==== PROVIDED RECORDS ====

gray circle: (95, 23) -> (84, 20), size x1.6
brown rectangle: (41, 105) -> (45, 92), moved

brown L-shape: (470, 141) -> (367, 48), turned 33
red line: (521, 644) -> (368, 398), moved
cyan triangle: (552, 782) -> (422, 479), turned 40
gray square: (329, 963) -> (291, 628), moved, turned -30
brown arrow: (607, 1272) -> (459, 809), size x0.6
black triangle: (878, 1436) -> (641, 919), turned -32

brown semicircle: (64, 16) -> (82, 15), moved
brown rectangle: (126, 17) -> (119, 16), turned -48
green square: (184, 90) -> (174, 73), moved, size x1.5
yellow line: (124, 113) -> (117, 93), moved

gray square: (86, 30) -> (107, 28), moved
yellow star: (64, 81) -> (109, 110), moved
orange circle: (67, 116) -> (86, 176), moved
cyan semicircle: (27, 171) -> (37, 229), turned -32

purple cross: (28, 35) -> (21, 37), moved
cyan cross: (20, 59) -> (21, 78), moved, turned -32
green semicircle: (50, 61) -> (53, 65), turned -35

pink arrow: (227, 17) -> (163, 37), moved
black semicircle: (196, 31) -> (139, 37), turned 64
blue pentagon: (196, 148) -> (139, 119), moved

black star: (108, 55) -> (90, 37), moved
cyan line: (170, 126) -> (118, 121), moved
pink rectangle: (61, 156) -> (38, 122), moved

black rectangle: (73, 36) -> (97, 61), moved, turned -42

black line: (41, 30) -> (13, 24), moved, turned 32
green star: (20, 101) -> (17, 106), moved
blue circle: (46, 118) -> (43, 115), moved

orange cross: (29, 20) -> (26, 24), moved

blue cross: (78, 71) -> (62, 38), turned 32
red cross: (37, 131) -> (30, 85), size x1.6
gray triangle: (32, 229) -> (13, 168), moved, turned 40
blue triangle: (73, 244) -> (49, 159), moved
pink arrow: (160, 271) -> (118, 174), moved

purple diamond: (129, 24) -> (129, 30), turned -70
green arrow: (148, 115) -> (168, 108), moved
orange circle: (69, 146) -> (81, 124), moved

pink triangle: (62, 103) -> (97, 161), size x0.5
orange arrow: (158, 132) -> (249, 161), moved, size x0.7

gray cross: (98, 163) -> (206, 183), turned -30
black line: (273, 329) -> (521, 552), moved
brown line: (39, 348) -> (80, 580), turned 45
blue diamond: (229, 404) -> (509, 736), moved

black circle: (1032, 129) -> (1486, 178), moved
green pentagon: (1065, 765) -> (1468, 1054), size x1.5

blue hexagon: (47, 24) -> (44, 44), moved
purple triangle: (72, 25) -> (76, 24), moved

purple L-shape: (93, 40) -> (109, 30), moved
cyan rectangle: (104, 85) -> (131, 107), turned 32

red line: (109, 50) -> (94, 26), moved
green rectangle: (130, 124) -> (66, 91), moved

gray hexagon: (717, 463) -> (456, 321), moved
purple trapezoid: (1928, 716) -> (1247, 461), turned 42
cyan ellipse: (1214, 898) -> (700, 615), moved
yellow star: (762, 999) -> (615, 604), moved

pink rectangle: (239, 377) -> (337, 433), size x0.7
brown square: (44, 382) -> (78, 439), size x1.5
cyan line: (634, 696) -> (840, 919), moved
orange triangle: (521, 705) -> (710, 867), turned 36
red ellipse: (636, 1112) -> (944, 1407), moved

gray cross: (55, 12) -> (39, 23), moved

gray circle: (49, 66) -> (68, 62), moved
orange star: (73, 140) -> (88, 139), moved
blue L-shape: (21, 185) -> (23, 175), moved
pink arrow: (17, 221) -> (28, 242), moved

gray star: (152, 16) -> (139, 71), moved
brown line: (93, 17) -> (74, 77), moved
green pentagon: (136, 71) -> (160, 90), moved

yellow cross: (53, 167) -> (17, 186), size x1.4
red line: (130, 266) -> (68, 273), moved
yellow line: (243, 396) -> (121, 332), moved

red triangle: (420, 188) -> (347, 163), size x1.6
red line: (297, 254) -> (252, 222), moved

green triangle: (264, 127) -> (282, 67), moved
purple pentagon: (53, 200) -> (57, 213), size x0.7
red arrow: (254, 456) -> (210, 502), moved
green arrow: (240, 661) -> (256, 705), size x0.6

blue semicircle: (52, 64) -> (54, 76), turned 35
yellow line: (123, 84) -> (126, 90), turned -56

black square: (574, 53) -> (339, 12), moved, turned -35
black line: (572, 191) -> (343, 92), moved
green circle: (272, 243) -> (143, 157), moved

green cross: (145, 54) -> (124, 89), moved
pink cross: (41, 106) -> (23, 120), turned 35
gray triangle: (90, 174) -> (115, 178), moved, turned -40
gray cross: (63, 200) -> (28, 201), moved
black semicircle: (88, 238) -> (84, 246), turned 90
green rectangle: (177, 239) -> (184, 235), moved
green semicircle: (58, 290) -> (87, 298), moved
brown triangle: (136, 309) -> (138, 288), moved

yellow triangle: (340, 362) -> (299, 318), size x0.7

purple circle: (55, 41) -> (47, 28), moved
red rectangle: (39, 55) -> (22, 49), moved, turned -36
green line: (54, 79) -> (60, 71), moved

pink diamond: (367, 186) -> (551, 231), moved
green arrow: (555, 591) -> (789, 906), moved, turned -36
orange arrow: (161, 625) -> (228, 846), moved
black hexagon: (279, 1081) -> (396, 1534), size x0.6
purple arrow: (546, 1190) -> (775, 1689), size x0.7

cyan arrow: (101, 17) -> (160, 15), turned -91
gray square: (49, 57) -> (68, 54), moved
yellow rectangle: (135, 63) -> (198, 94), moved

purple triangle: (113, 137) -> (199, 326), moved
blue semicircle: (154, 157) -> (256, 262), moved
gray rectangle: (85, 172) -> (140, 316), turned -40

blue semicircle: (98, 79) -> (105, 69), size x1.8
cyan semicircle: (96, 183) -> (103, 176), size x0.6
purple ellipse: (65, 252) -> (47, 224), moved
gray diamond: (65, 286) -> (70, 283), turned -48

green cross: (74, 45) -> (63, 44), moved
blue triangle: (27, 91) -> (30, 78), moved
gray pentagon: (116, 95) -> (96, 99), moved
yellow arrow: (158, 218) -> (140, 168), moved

====

#### ASSIGNED TASK
Find the line containing "purple circle: (55, 41) -> (47, 28), moved", then output it and every line after it to the end of the data, exactly.

#### OUTPUT FOR THIS EXERCISE
purple circle: (55, 41) -> (47, 28), moved
red rectangle: (39, 55) -> (22, 49), moved, turned -36
green line: (54, 79) -> (60, 71), moved

pink diamond: (367, 186) -> (551, 231), moved
green arrow: (555, 591) -> (789, 906), moved, turned -36
orange arrow: (161, 625) -> (228, 846), moved
black hexagon: (279, 1081) -> (396, 1534), size x0.6
purple arrow: (546, 1190) -> (775, 1689), size x0.7

cyan arrow: (101, 17) -> (160, 15), turned -91
gray square: (49, 57) -> (68, 54), moved
yellow rectangle: (135, 63) -> (198, 94), moved

purple triangle: (113, 137) -> (199, 326), moved
blue semicircle: (154, 157) -> (256, 262), moved
gray rectangle: (85, 172) -> (140, 316), turned -40

blue semicircle: (98, 79) -> (105, 69), size x1.8
cyan semicircle: (96, 183) -> (103, 176), size x0.6
purple ellipse: (65, 252) -> (47, 224), moved
gray diamond: (65, 286) -> (70, 283), turned -48

green cross: (74, 45) -> (63, 44), moved
blue triangle: (27, 91) -> (30, 78), moved
gray pentagon: (116, 95) -> (96, 99), moved
yellow arrow: (158, 218) -> (140, 168), moved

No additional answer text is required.